**What this task involves:**
Without including any image, retype the records word for word.
--- --- ---
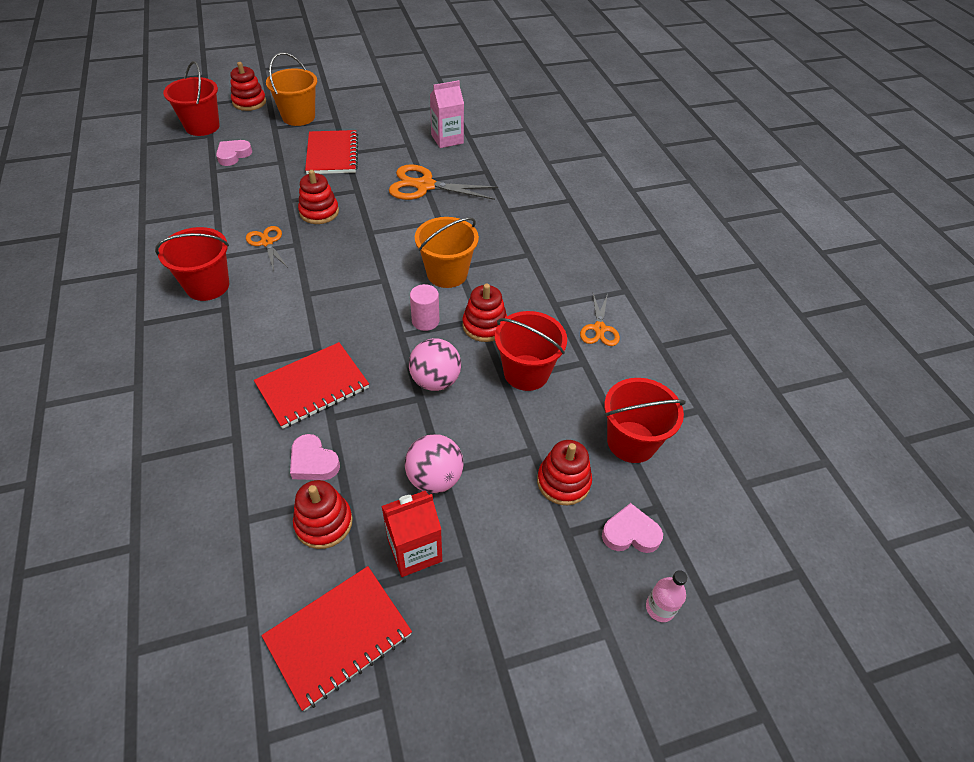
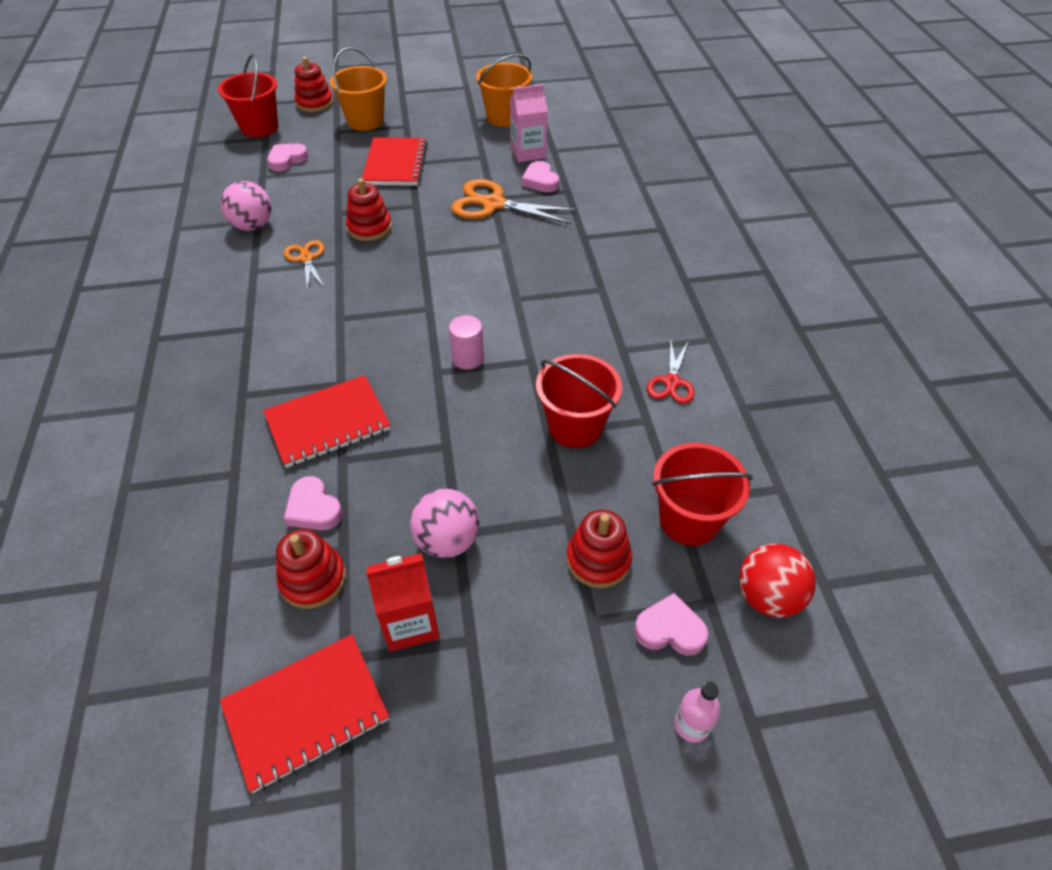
camera: 10 degrees right, 0 degrees up
(207, 286) = (233, 302): red bucket -> none
(435, 381) = (467, 428): pink ball -> pink ball (253, 226)
(447, 274) = (502, 306): orange bucket -> orange bucket (505, 117)
(461, 163) = (540, 181): none -> pink heart
(484, 325) = (535, 368): red stacking toy -> none
(599, 329) = (671, 382): orange scissors -> red scissors
(703, 498) = (767, 596): none -> red ball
--- --- ---
**Answer to the problem:**
camera: 10 degrees right, 0 degrees up
(207, 286) = (233, 302): red bucket -> none
(435, 381) = (467, 428): pink ball -> pink ball (253, 226)
(447, 274) = (502, 306): orange bucket -> orange bucket (505, 117)
(461, 163) = (540, 181): none -> pink heart
(484, 325) = (535, 368): red stacking toy -> none
(599, 329) = (671, 382): orange scissors -> red scissors
(703, 498) = (767, 596): none -> red ball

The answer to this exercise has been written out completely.